◆ **WHAT THE TASK REQUIRES**
Only the number should be given: how many lines below contain "cheese".

◆ **LISTED RECORDS**

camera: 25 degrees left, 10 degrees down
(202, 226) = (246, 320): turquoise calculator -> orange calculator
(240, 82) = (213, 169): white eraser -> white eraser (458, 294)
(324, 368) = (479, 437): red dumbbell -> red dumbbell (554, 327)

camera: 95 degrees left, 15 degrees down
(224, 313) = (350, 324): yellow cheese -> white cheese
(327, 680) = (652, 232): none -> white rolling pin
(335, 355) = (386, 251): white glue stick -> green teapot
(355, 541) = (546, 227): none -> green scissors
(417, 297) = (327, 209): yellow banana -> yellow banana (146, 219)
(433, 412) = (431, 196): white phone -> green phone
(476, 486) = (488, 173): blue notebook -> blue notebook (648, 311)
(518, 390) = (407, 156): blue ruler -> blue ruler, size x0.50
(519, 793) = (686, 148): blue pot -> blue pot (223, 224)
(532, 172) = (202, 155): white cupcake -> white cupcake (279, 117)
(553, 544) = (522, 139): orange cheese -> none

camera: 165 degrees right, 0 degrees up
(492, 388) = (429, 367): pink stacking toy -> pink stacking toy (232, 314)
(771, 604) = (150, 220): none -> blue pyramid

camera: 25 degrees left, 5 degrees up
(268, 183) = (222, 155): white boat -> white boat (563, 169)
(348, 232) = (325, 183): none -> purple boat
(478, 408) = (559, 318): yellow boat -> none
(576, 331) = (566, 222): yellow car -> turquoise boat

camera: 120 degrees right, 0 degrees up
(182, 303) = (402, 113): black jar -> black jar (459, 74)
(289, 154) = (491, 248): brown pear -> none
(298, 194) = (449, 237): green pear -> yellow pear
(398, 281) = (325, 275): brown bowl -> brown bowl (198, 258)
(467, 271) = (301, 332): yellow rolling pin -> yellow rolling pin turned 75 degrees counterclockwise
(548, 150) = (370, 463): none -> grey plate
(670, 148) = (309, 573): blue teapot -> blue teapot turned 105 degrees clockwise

◆ **SOLUTION TO THIS EXERCISE**
2